#### INFORMATION SHOWN

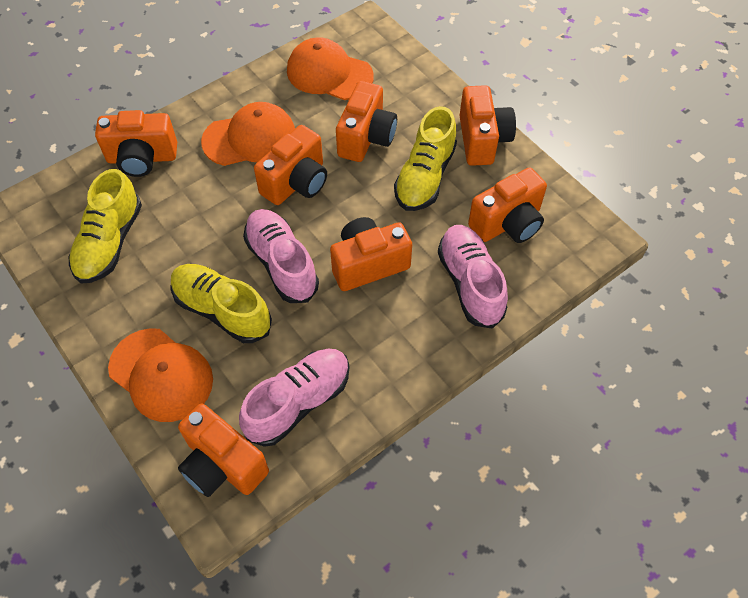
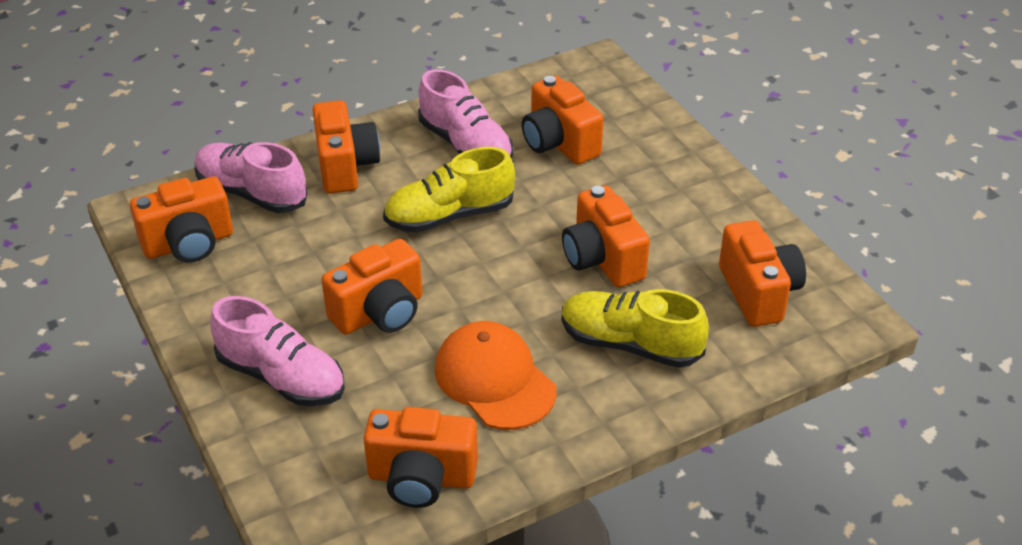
orange cap: 3 -> 1
yellow shoe: 3 -> 2

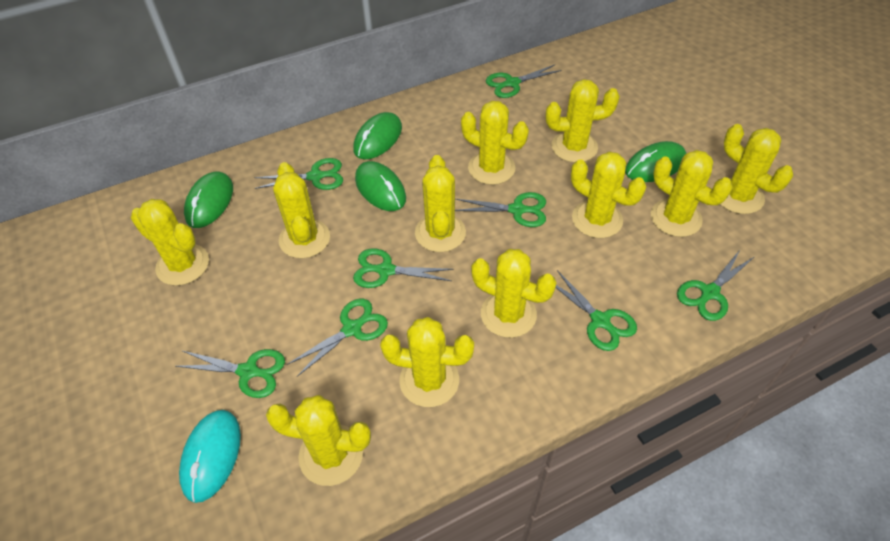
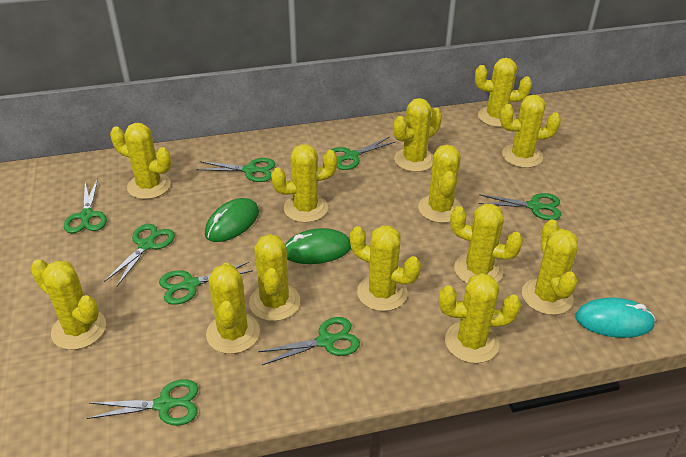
green mouse: 4 -> 2
yellow cactus: 11 -> 13

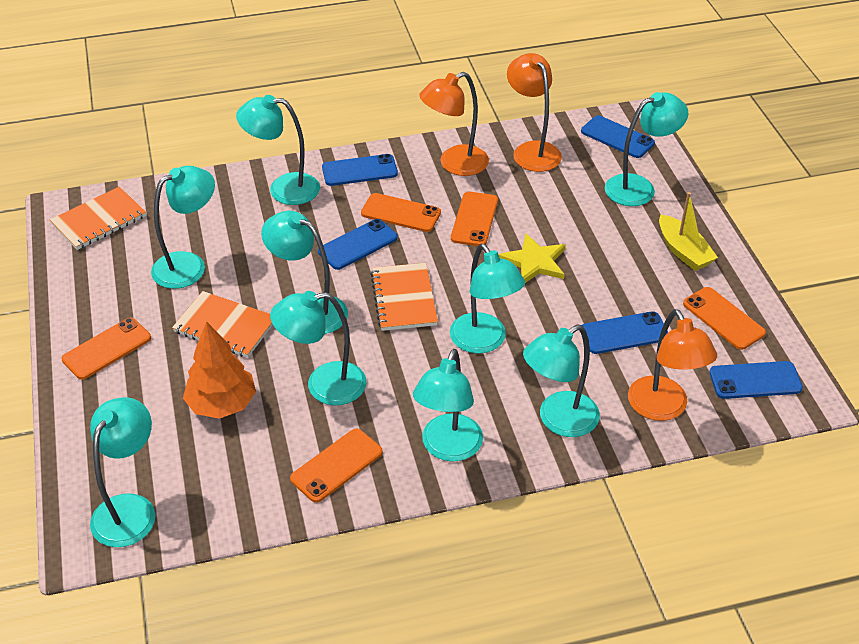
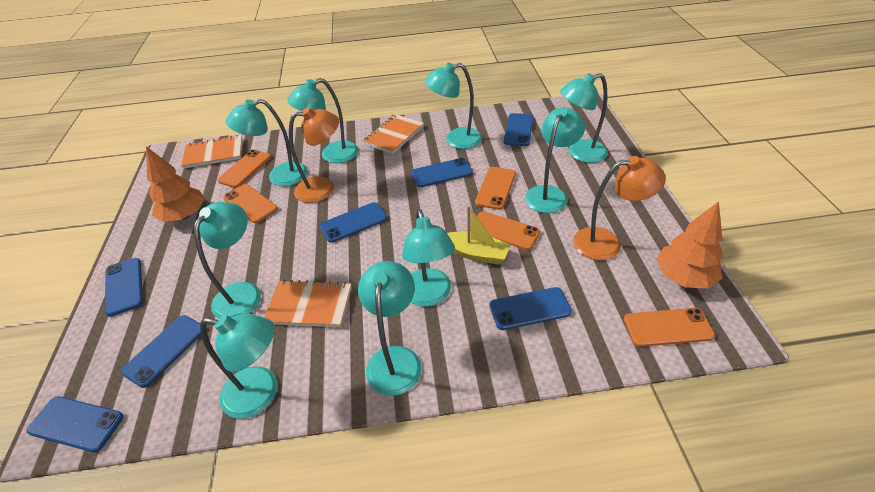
blue phone: 5 -> 7
orange lamp: 3 -> 2
orange tree: 1 -> 2
yellow star: 1 -> 0

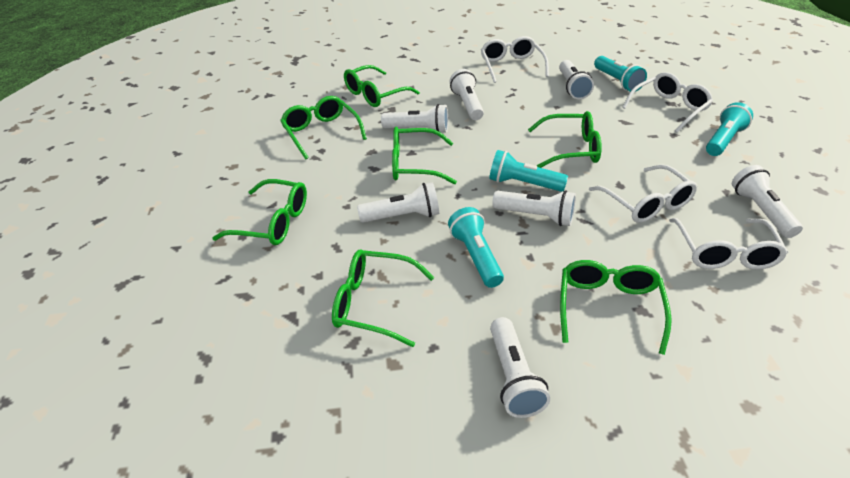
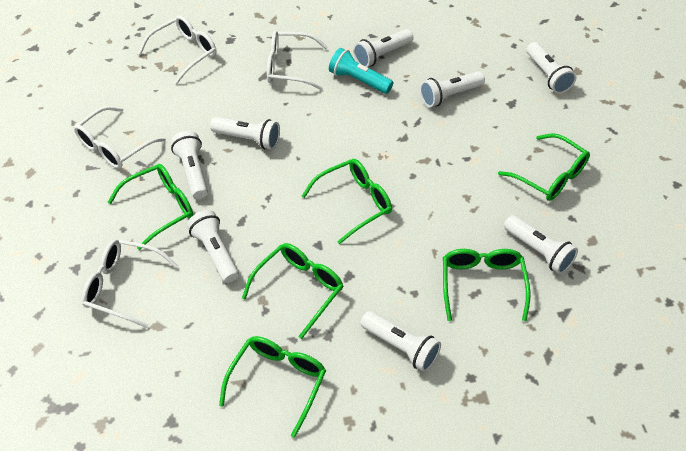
green glasses: 7 -> 6
turquoise flashlight: 4 -> 1
white flashlight: 7 -> 8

########

- [WHAT TO PRODUCE]
Counting only lines that hold the string "yellow", give the number of such lines in the records. Write nothing else.

- [ANSWER TO THE EXERCISE]
3